◆ **INSTRUCTION**:
Output each line of the data word for word, from the first through the line that holds "none -> orange cup [659,338,701,399]", and leave off whatever follows.

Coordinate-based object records
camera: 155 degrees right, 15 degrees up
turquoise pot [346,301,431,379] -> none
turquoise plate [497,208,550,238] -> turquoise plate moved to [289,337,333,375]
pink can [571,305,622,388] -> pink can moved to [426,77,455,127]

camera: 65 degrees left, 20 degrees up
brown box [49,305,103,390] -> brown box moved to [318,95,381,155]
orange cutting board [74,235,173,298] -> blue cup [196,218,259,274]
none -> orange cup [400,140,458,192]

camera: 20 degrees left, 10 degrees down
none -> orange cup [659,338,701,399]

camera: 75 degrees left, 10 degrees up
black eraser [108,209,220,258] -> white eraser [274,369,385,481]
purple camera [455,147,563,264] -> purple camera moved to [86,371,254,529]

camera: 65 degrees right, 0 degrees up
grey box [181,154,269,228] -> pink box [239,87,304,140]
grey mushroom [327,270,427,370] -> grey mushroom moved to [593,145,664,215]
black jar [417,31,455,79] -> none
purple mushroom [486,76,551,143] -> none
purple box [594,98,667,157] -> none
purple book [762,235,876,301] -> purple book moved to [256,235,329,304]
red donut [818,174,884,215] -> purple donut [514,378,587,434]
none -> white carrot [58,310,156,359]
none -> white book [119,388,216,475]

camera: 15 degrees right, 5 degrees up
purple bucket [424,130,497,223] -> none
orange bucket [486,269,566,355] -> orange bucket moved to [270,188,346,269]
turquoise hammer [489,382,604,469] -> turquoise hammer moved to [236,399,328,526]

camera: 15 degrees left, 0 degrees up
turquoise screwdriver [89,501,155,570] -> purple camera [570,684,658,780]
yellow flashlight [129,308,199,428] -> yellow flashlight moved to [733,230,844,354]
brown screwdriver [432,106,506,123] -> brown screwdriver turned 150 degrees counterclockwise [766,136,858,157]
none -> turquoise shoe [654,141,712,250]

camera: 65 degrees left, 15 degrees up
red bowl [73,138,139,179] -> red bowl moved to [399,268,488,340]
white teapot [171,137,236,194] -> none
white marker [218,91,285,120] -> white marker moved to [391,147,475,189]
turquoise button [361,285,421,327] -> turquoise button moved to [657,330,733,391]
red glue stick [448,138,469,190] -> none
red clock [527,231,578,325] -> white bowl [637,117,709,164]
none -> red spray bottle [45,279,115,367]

◆ **THE ANSWER**:
camera: 155 degrees right, 15 degrees up
turquoise pot [346,301,431,379] -> none
turquoise plate [497,208,550,238] -> turquoise plate moved to [289,337,333,375]
pink can [571,305,622,388] -> pink can moved to [426,77,455,127]

camera: 65 degrees left, 20 degrees up
brown box [49,305,103,390] -> brown box moved to [318,95,381,155]
orange cutting board [74,235,173,298] -> blue cup [196,218,259,274]
none -> orange cup [400,140,458,192]

camera: 20 degrees left, 10 degrees down
none -> orange cup [659,338,701,399]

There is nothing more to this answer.